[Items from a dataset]
────────────────
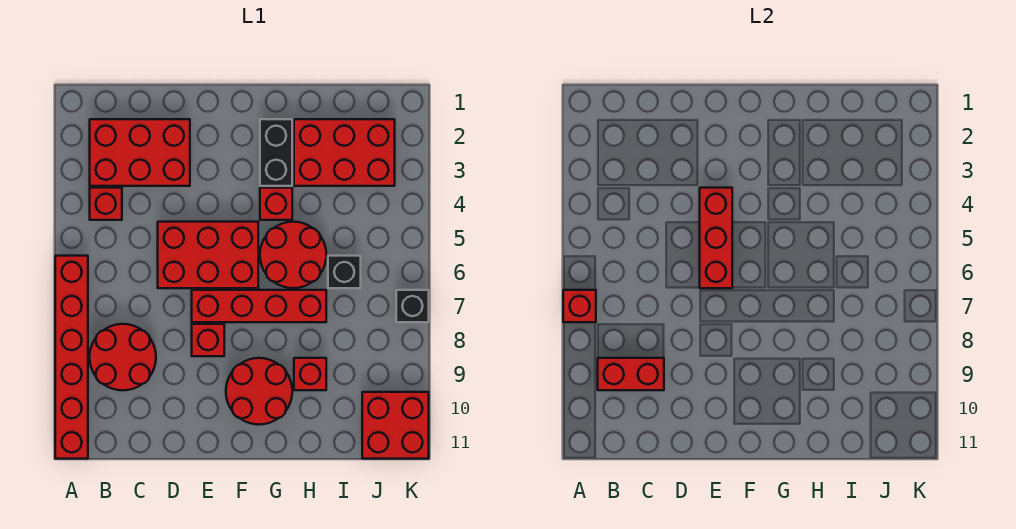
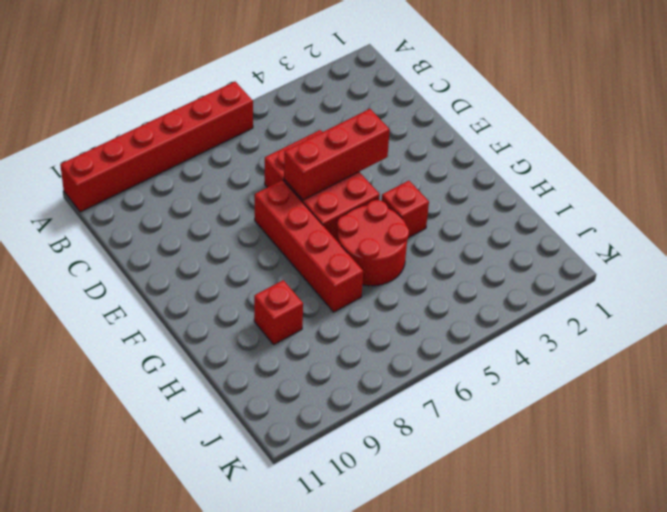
none -> red brick B2:D3 level 1
none -> red brick B4 level 1
none -> red round brick B8:C9 level 1

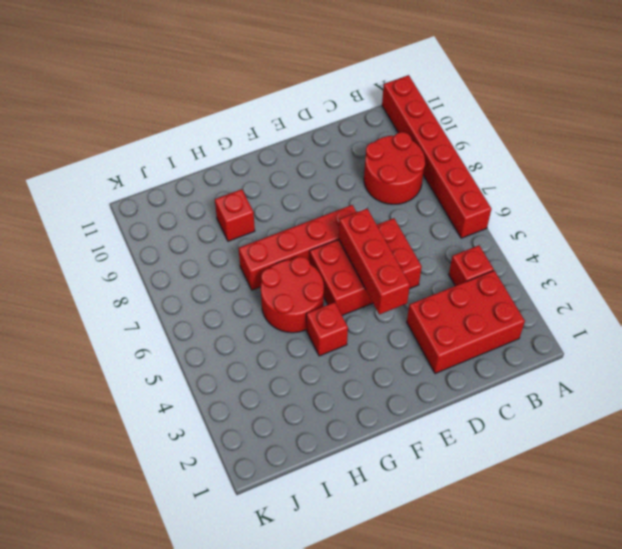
none -> red brick E8 level 1
none -> red round brick F9:G10 level 1
none -> black brick G2:G3 level 1

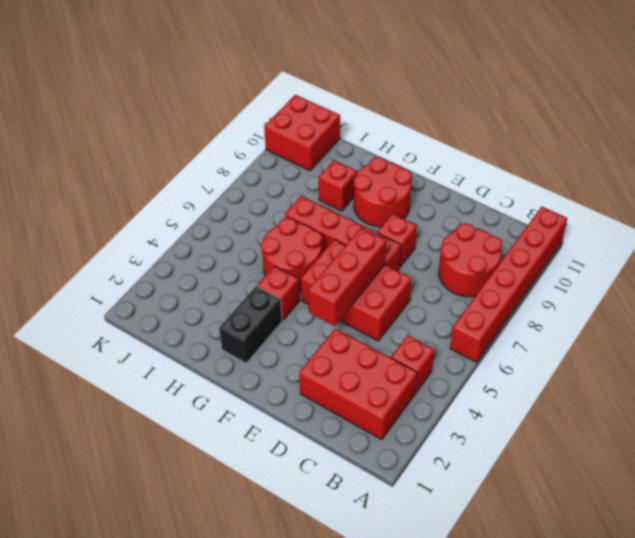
none -> red brick H2:J3 level 1
none -> black brick I6 level 1
none -> black brick K7 level 1

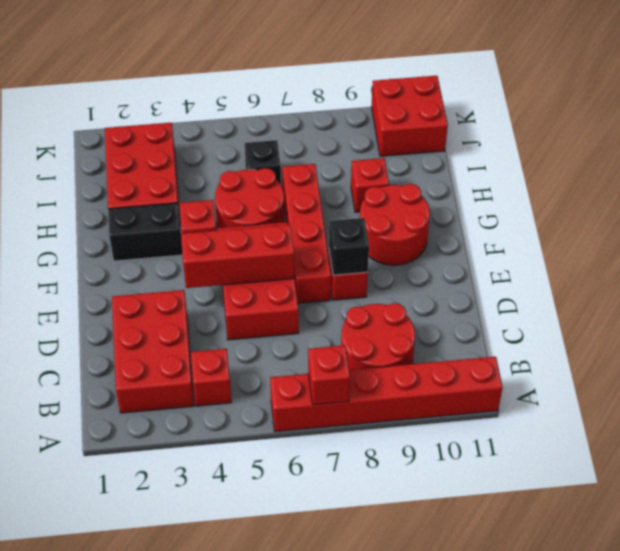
black brick E8 level 2 -> black brick K7 level 1
none -> red brick B9:C9 level 2

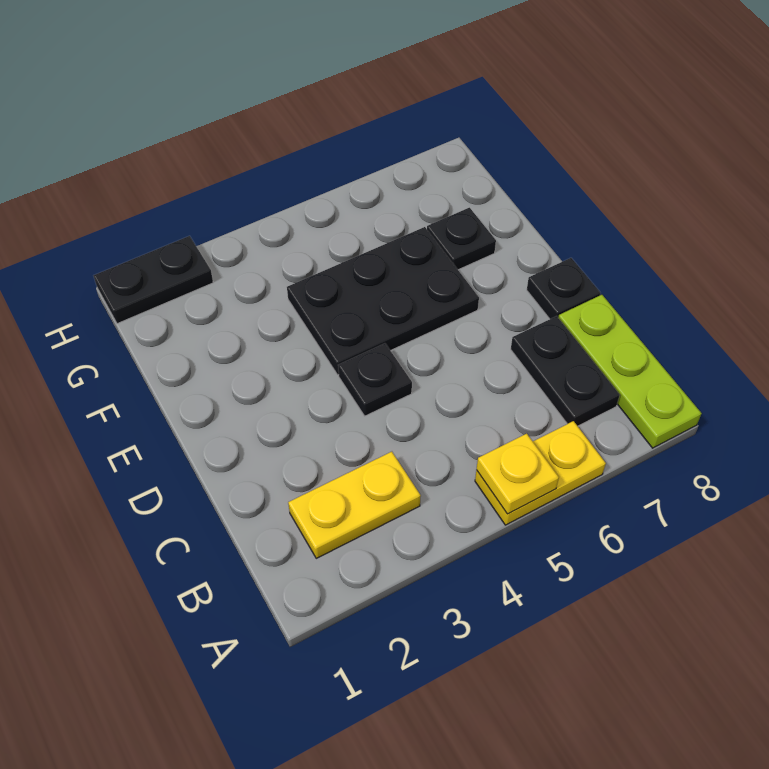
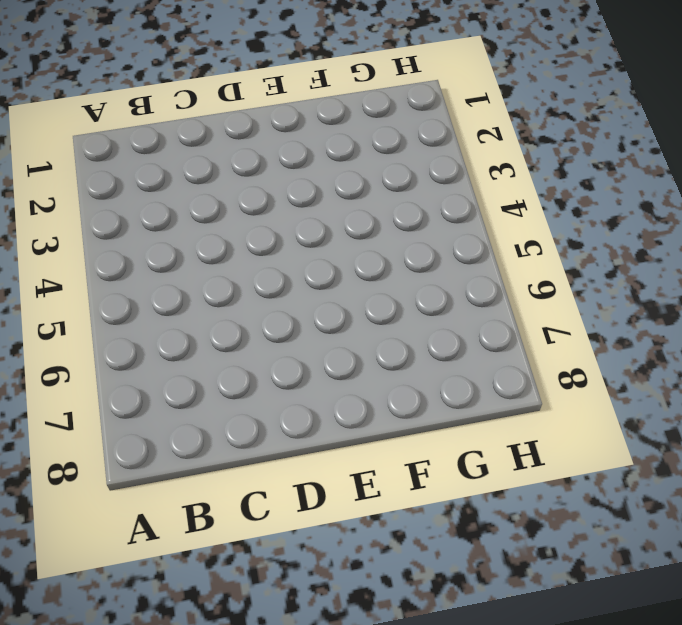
none -> yellow plate A5:A6 level 1
none -> lime plate A8:C8 level 1

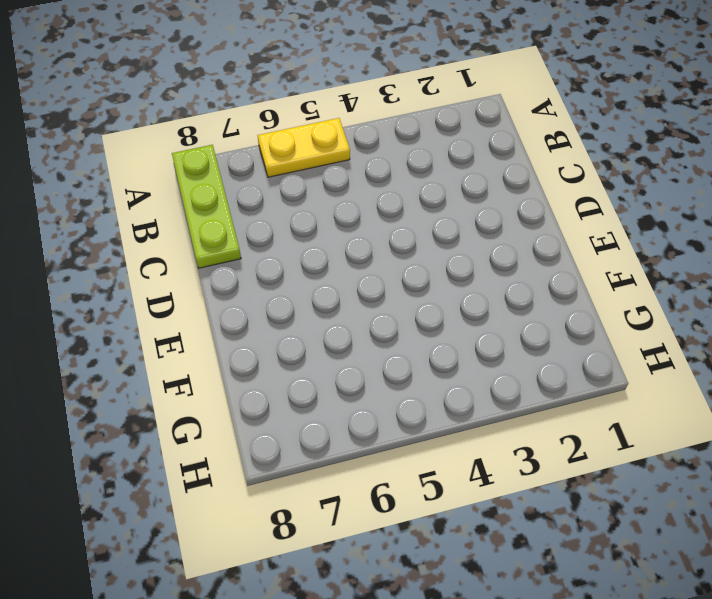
none -> yellow plate B2:B3 level 1
none -> black plate B7:C7 level 1

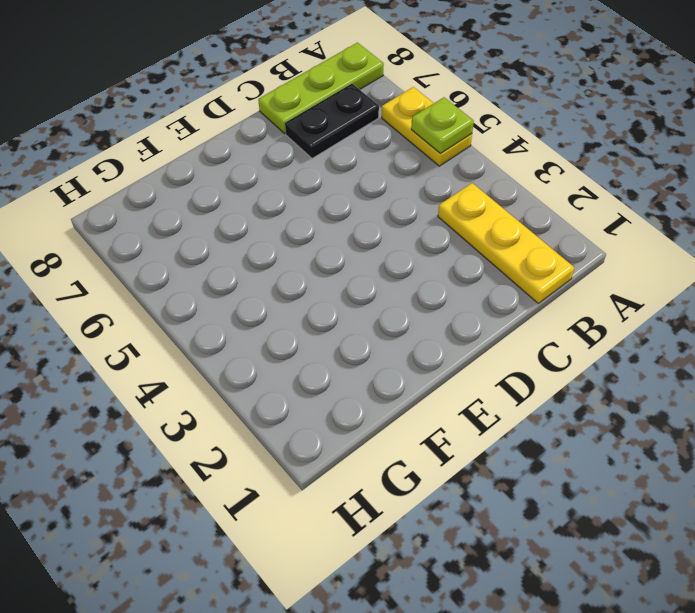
lime plate A5 level 2 -> yellow plate A5 level 2
yellow plate B1:B3 level 1 -> yellow plate B2:B3 level 1
none -> black plate D4 level 1
none -> black plate D8 level 1

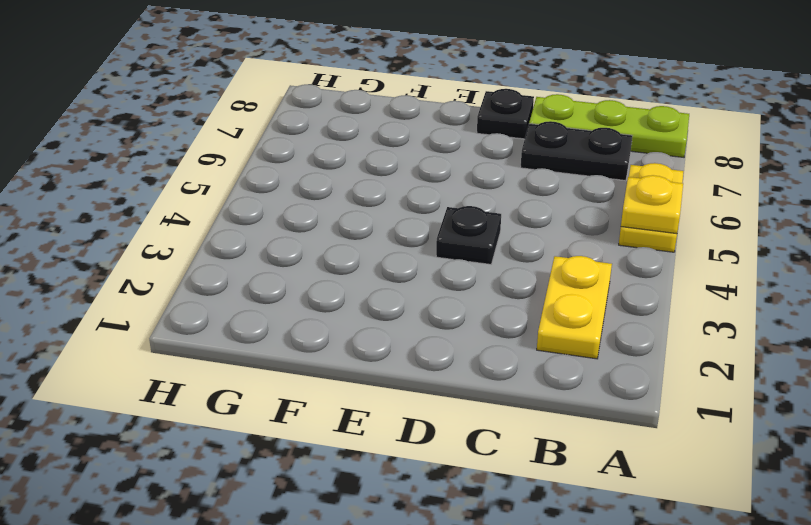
none -> black plate E4:F6 level 1
none -> black plate F7 level 1

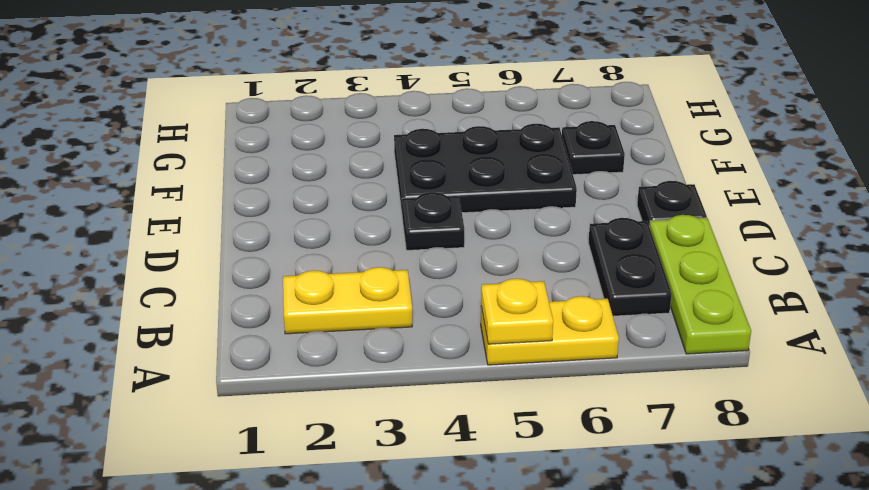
none -> black plate H1:H2 level 1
────────────────
Task brief –
Please retype the data exactly as it appears, but without any of its pictures.

Exercise solution –
none -> red brick B2:D3 level 1
none -> red brick B4 level 1
none -> red round brick B8:C9 level 1

none -> red brick E8 level 1
none -> red round brick F9:G10 level 1
none -> black brick G2:G3 level 1

none -> red brick H2:J3 level 1
none -> black brick I6 level 1
none -> black brick K7 level 1

black brick E8 level 2 -> black brick K7 level 1
none -> red brick B9:C9 level 2

none -> yellow plate A5:A6 level 1
none -> lime plate A8:C8 level 1

none -> yellow plate B2:B3 level 1
none -> black plate B7:C7 level 1

lime plate A5 level 2 -> yellow plate A5 level 2
yellow plate B1:B3 level 1 -> yellow plate B2:B3 level 1
none -> black plate D4 level 1
none -> black plate D8 level 1

none -> black plate E4:F6 level 1
none -> black plate F7 level 1

none -> black plate H1:H2 level 1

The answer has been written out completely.